■ **EXERCISE REQUIREMENTS**: Word for word, set down the full listing below.

■ **STUDY MATERIAL**:

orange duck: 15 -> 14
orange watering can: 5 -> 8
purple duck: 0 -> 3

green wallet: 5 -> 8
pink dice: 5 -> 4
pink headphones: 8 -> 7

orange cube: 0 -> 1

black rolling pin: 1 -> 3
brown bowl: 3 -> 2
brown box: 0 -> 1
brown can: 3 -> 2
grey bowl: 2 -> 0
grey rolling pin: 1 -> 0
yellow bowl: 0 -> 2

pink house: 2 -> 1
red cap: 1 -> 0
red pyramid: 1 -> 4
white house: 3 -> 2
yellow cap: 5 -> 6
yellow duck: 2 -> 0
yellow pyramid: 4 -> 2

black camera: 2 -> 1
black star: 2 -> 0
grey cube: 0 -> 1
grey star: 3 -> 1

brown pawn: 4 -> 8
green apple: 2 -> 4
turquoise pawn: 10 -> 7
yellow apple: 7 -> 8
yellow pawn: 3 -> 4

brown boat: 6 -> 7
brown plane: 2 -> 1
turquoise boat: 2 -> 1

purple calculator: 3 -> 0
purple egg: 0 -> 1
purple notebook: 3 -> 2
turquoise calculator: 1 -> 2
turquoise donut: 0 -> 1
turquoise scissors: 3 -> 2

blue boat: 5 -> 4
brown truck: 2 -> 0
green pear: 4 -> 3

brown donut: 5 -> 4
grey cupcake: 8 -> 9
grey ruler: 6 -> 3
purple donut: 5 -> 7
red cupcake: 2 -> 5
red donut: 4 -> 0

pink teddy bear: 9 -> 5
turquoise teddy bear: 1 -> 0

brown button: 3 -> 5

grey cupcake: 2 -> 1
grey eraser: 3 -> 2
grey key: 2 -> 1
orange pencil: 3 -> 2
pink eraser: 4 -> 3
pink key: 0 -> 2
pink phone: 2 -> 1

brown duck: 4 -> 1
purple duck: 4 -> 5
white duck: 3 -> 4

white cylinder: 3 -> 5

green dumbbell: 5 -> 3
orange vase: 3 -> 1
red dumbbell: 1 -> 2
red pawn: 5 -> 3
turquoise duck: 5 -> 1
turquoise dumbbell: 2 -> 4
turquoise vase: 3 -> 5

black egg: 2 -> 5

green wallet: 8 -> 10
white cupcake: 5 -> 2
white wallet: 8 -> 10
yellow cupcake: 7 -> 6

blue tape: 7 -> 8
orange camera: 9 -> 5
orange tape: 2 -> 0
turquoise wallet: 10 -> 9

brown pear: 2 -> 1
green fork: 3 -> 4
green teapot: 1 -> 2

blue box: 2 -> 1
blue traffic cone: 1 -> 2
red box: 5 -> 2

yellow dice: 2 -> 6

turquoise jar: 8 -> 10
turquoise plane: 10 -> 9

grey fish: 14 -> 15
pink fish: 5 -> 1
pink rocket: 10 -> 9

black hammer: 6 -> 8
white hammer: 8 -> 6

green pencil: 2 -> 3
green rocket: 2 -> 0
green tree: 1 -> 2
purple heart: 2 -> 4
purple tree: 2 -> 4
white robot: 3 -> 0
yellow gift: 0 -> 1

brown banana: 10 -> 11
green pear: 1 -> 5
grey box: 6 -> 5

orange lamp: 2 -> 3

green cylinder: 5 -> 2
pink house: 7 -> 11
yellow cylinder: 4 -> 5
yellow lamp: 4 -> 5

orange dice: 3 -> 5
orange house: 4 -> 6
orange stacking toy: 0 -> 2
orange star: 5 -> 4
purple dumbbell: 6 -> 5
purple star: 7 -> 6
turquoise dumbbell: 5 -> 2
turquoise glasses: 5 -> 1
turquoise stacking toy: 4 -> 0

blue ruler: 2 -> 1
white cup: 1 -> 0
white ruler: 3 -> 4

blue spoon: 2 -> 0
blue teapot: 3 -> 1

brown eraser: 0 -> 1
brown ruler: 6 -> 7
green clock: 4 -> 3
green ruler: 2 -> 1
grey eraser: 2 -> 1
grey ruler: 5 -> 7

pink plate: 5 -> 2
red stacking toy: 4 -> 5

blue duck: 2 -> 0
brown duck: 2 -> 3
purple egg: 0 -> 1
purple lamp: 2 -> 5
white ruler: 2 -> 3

■ **TASK OUTPUT**:
orange duck: 15 -> 14
orange watering can: 5 -> 8
purple duck: 0 -> 3

green wallet: 5 -> 8
pink dice: 5 -> 4
pink headphones: 8 -> 7

orange cube: 0 -> 1

black rolling pin: 1 -> 3
brown bowl: 3 -> 2
brown box: 0 -> 1
brown can: 3 -> 2
grey bowl: 2 -> 0
grey rolling pin: 1 -> 0
yellow bowl: 0 -> 2

pink house: 2 -> 1
red cap: 1 -> 0
red pyramid: 1 -> 4
white house: 3 -> 2
yellow cap: 5 -> 6
yellow duck: 2 -> 0
yellow pyramid: 4 -> 2

black camera: 2 -> 1
black star: 2 -> 0
grey cube: 0 -> 1
grey star: 3 -> 1

brown pawn: 4 -> 8
green apple: 2 -> 4
turquoise pawn: 10 -> 7
yellow apple: 7 -> 8
yellow pawn: 3 -> 4

brown boat: 6 -> 7
brown plane: 2 -> 1
turquoise boat: 2 -> 1

purple calculator: 3 -> 0
purple egg: 0 -> 1
purple notebook: 3 -> 2
turquoise calculator: 1 -> 2
turquoise donut: 0 -> 1
turquoise scissors: 3 -> 2

blue boat: 5 -> 4
brown truck: 2 -> 0
green pear: 4 -> 3

brown donut: 5 -> 4
grey cupcake: 8 -> 9
grey ruler: 6 -> 3
purple donut: 5 -> 7
red cupcake: 2 -> 5
red donut: 4 -> 0

pink teddy bear: 9 -> 5
turquoise teddy bear: 1 -> 0

brown button: 3 -> 5

grey cupcake: 2 -> 1
grey eraser: 3 -> 2
grey key: 2 -> 1
orange pencil: 3 -> 2
pink eraser: 4 -> 3
pink key: 0 -> 2
pink phone: 2 -> 1

brown duck: 4 -> 1
purple duck: 4 -> 5
white duck: 3 -> 4

white cylinder: 3 -> 5

green dumbbell: 5 -> 3
orange vase: 3 -> 1
red dumbbell: 1 -> 2
red pawn: 5 -> 3
turquoise duck: 5 -> 1
turquoise dumbbell: 2 -> 4
turquoise vase: 3 -> 5

black egg: 2 -> 5

green wallet: 8 -> 10
white cupcake: 5 -> 2
white wallet: 8 -> 10
yellow cupcake: 7 -> 6

blue tape: 7 -> 8
orange camera: 9 -> 5
orange tape: 2 -> 0
turquoise wallet: 10 -> 9

brown pear: 2 -> 1
green fork: 3 -> 4
green teapot: 1 -> 2

blue box: 2 -> 1
blue traffic cone: 1 -> 2
red box: 5 -> 2

yellow dice: 2 -> 6

turquoise jar: 8 -> 10
turquoise plane: 10 -> 9

grey fish: 14 -> 15
pink fish: 5 -> 1
pink rocket: 10 -> 9

black hammer: 6 -> 8
white hammer: 8 -> 6

green pencil: 2 -> 3
green rocket: 2 -> 0
green tree: 1 -> 2
purple heart: 2 -> 4
purple tree: 2 -> 4
white robot: 3 -> 0
yellow gift: 0 -> 1

brown banana: 10 -> 11
green pear: 1 -> 5
grey box: 6 -> 5

orange lamp: 2 -> 3

green cylinder: 5 -> 2
pink house: 7 -> 11
yellow cylinder: 4 -> 5
yellow lamp: 4 -> 5

orange dice: 3 -> 5
orange house: 4 -> 6
orange stacking toy: 0 -> 2
orange star: 5 -> 4
purple dumbbell: 6 -> 5
purple star: 7 -> 6
turquoise dumbbell: 5 -> 2
turquoise glasses: 5 -> 1
turquoise stacking toy: 4 -> 0

blue ruler: 2 -> 1
white cup: 1 -> 0
white ruler: 3 -> 4

blue spoon: 2 -> 0
blue teapot: 3 -> 1

brown eraser: 0 -> 1
brown ruler: 6 -> 7
green clock: 4 -> 3
green ruler: 2 -> 1
grey eraser: 2 -> 1
grey ruler: 5 -> 7

pink plate: 5 -> 2
red stacking toy: 4 -> 5

blue duck: 2 -> 0
brown duck: 2 -> 3
purple egg: 0 -> 1
purple lamp: 2 -> 5
white ruler: 2 -> 3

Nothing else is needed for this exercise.